What is required. Every line below that carries the word "left" needs to be copied.

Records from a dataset
+===+

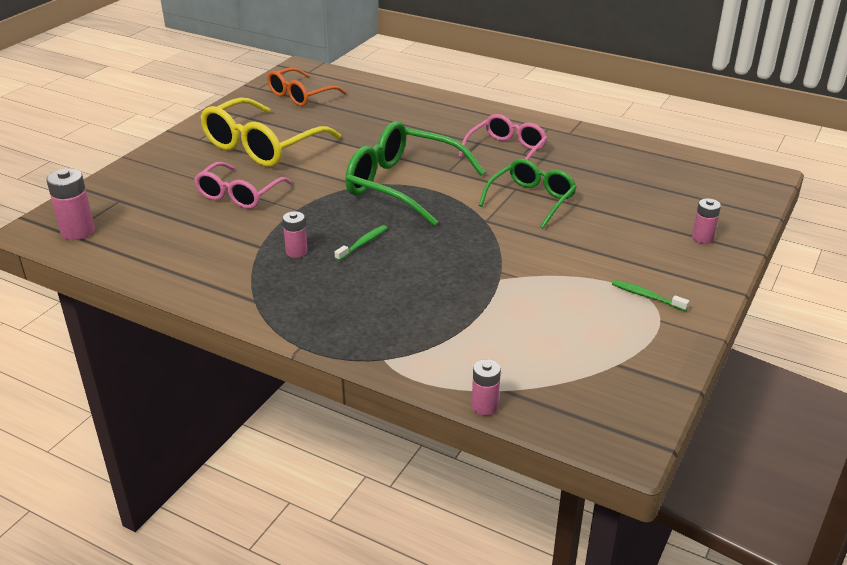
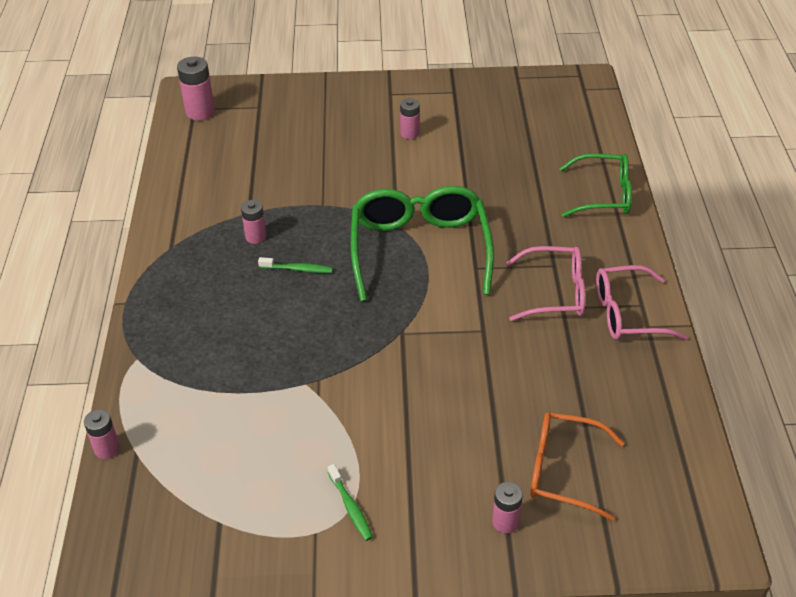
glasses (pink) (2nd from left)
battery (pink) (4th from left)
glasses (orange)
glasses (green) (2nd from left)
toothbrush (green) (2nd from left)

+===+

Output of the task.
glasses (pink) (2nd from left)
battery (pink) (4th from left)
glasses (green) (2nd from left)
toothbrush (green) (2nd from left)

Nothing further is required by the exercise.